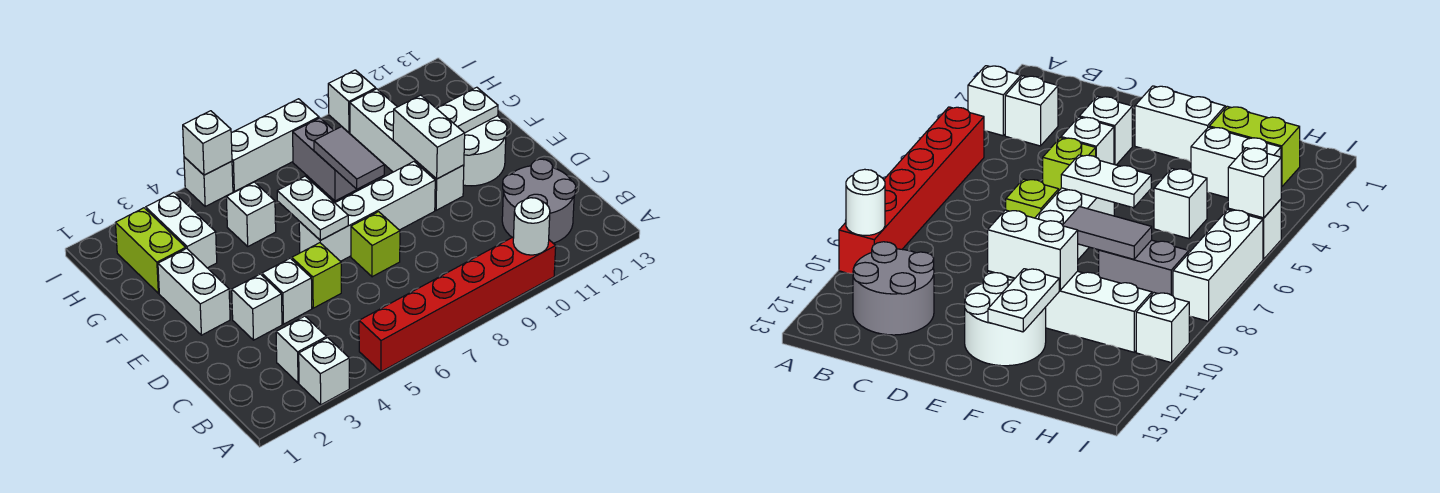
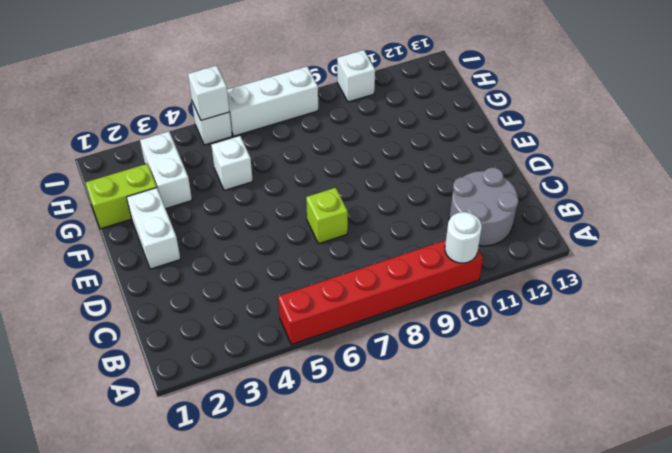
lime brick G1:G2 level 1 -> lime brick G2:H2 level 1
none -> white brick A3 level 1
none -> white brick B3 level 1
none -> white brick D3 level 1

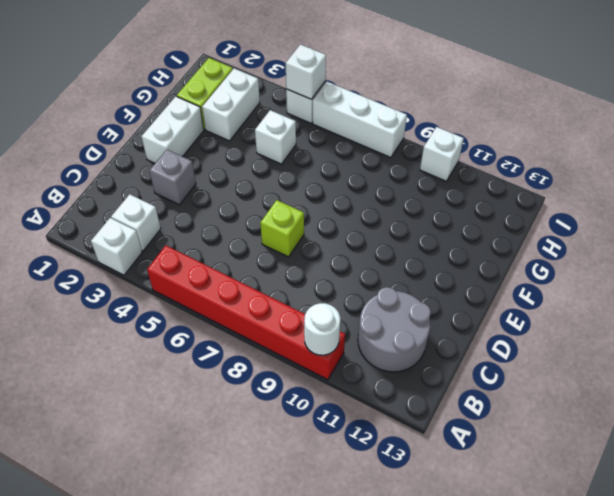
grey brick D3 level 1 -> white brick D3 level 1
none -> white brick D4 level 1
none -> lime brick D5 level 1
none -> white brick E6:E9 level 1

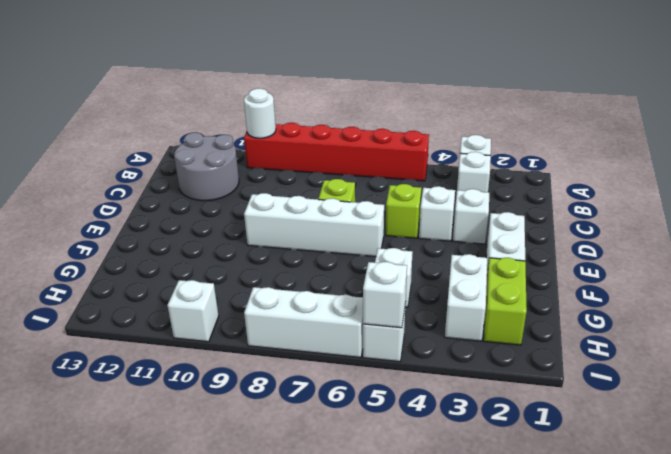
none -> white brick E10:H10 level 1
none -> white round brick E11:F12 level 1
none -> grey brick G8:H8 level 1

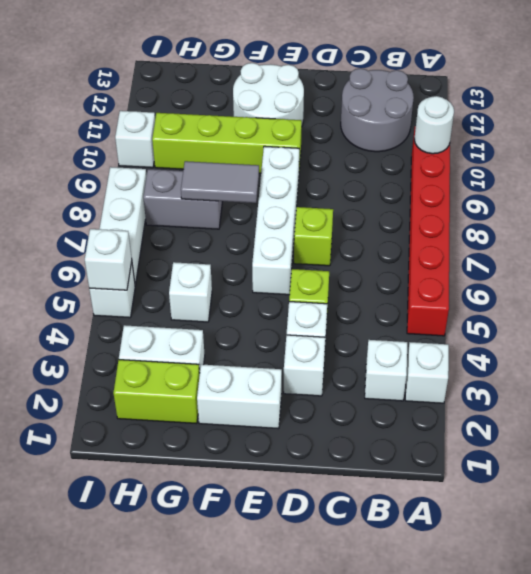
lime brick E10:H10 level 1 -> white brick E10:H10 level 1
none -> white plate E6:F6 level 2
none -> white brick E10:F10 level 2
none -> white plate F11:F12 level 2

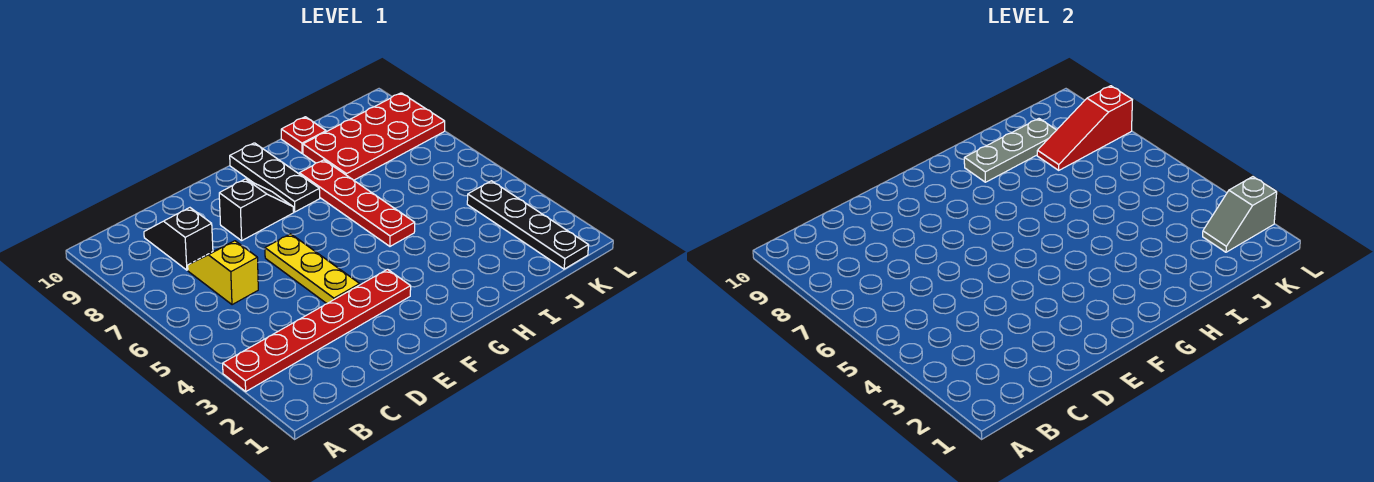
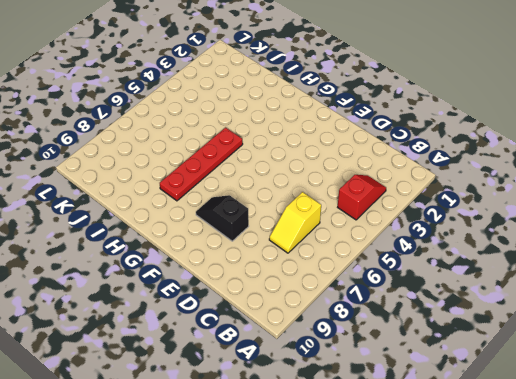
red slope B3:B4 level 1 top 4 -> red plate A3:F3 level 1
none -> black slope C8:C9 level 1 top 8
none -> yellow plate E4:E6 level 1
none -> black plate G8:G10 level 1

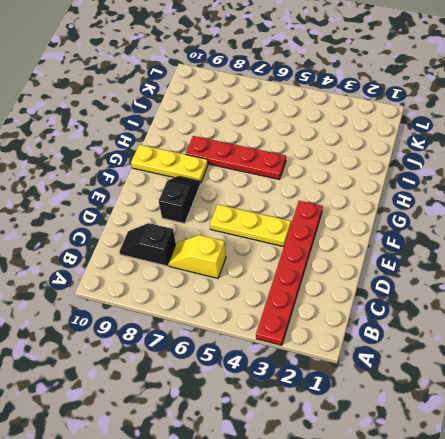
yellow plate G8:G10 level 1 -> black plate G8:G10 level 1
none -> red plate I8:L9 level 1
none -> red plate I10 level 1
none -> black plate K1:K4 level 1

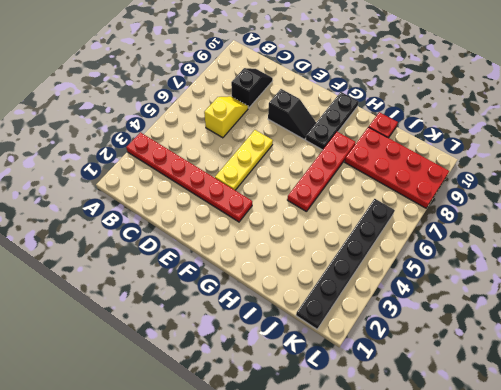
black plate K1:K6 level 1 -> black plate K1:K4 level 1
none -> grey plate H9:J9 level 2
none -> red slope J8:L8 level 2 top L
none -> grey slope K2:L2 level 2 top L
__________________________________________________
## TASK
Which lines of the records above contain the word "grey"? Show each of them.

## FINISHED TASK
grey brick D3 level 1 -> white brick D3 level 1
none -> grey brick G8:H8 level 1
none -> grey plate H9:J9 level 2
none -> grey slope K2:L2 level 2 top L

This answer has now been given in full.